■ PROBLEM REQUIREMENTS ■
In your copy, include every entry exactly as written but no pictures.

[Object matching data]
__________

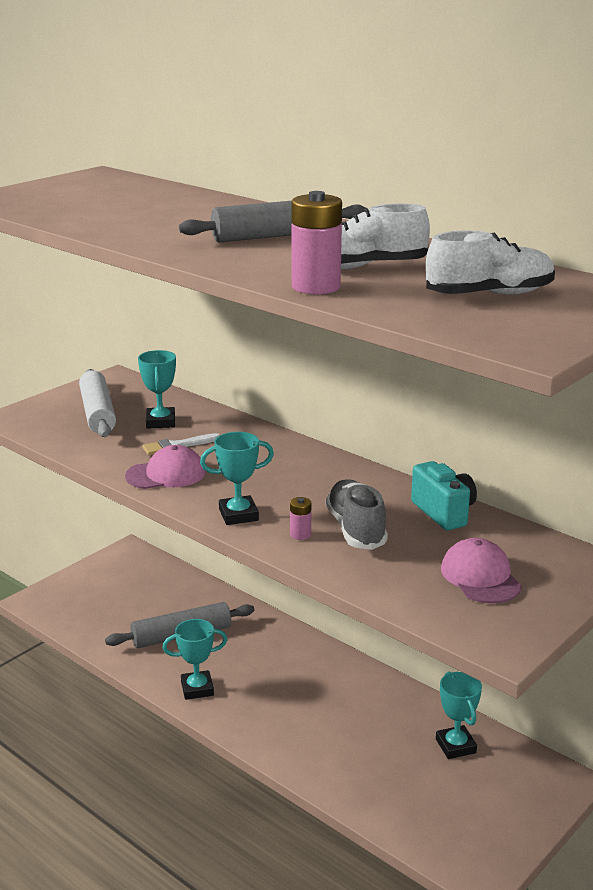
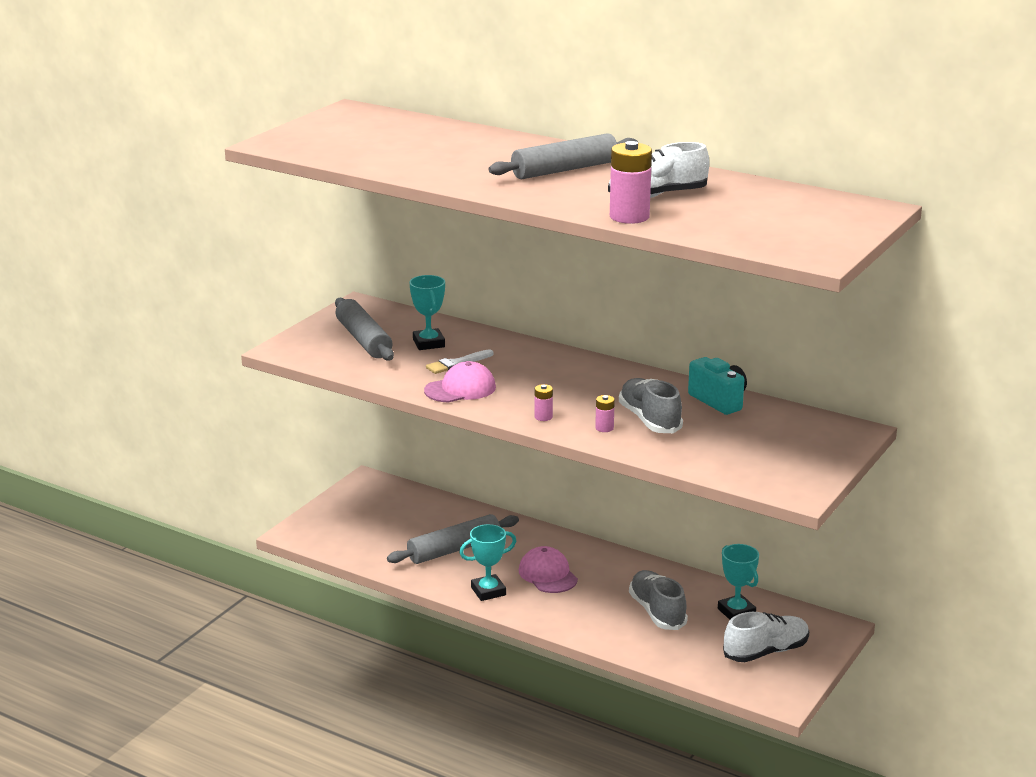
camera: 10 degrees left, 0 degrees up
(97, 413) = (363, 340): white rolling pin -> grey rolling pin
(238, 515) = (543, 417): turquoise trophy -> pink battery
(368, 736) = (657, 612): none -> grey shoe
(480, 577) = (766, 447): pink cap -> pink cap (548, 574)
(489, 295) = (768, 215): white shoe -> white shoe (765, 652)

__________

■ SOLUTION ■
camera: 10 degrees left, 0 degrees up
(97, 413) = (363, 340): white rolling pin -> grey rolling pin
(238, 515) = (543, 417): turquoise trophy -> pink battery
(368, 736) = (657, 612): none -> grey shoe
(480, 577) = (766, 447): pink cap -> pink cap (548, 574)
(489, 295) = (768, 215): white shoe -> white shoe (765, 652)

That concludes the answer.